Extracted records: Begin

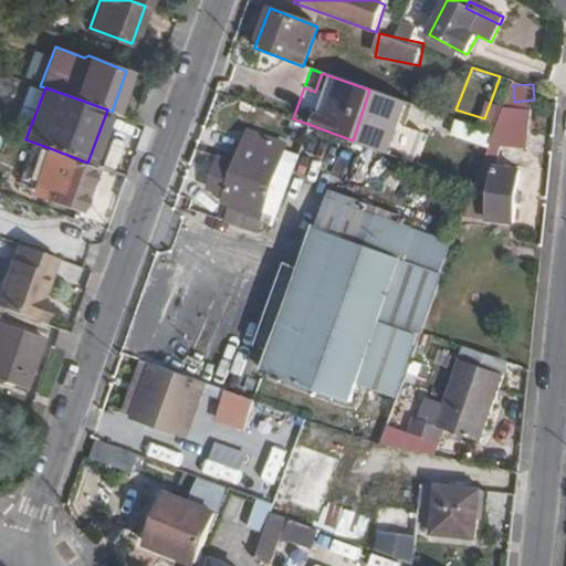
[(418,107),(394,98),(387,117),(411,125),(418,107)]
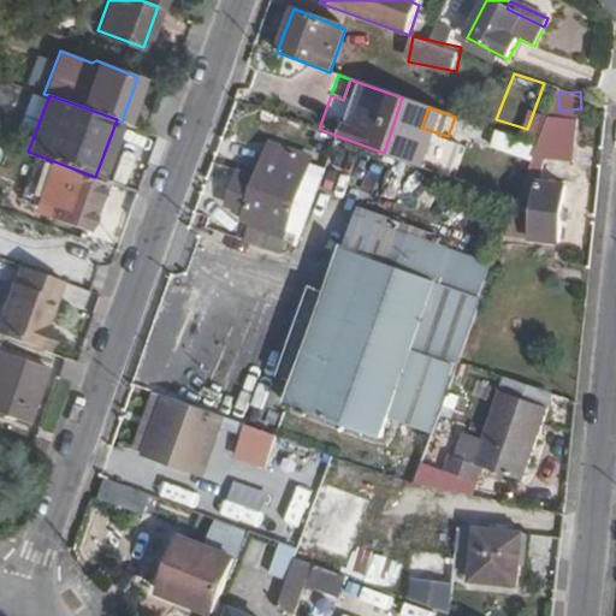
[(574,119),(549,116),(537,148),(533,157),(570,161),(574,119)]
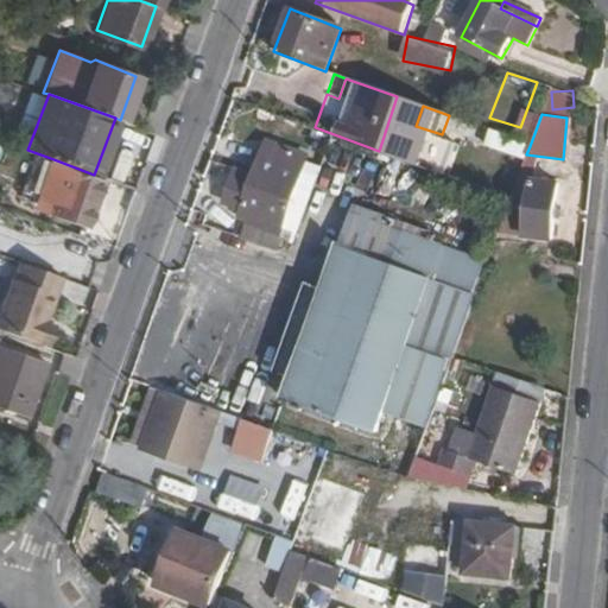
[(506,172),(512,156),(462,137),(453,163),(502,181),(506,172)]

Extracted records: End
Extracted records: Begin

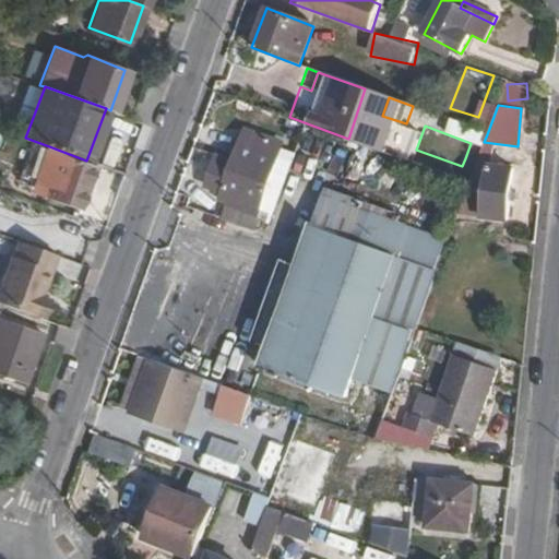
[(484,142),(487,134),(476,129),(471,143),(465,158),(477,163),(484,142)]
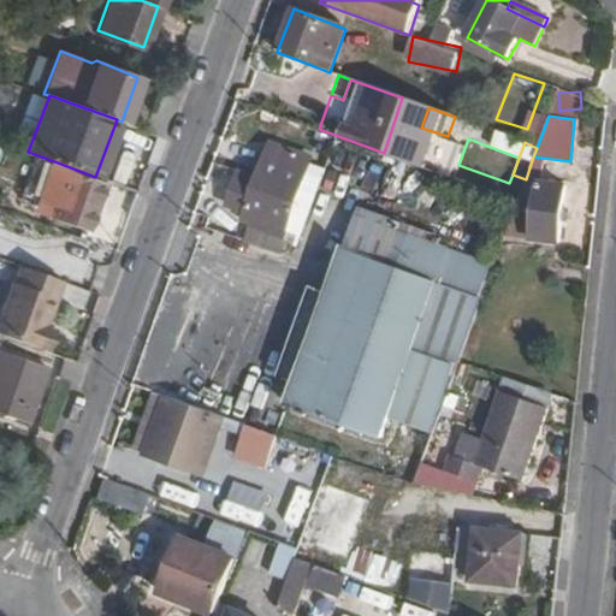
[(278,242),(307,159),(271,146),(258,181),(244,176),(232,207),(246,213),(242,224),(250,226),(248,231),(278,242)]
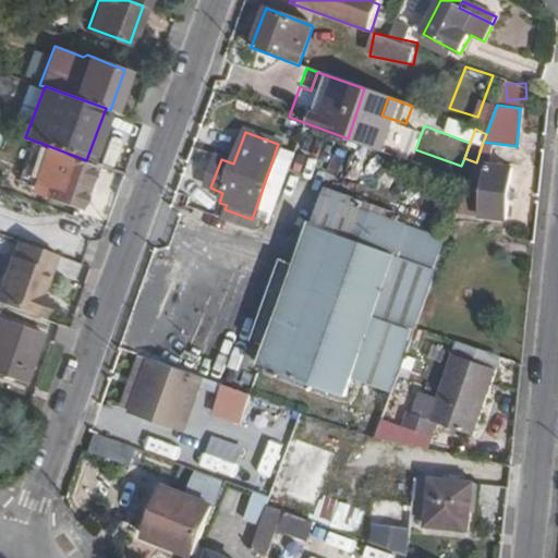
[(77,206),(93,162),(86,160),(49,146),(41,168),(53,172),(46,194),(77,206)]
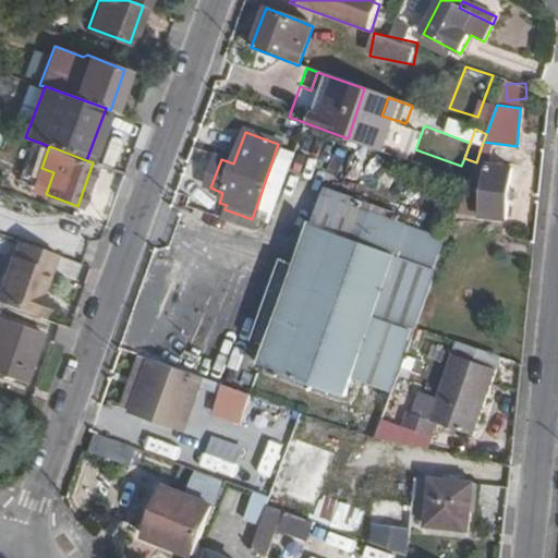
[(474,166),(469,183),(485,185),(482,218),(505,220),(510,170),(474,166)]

Extracted records: End

Work required:
Restate the lines above from the one containing "[(418,107),(394,98),(387,117),(411,125),(418,107)]" through the one containing "[(506,172),(512,156),(462,137),(453,163),(502,181),(506,172)]", inclusive, exactly and without pictures.

Response:
[(418,107),(394,98),(387,117),(411,125),(418,107)]
[(574,119),(549,116),(537,148),(533,157),(570,161),(574,119)]
[(506,172),(512,156),(462,137),(453,163),(502,181),(506,172)]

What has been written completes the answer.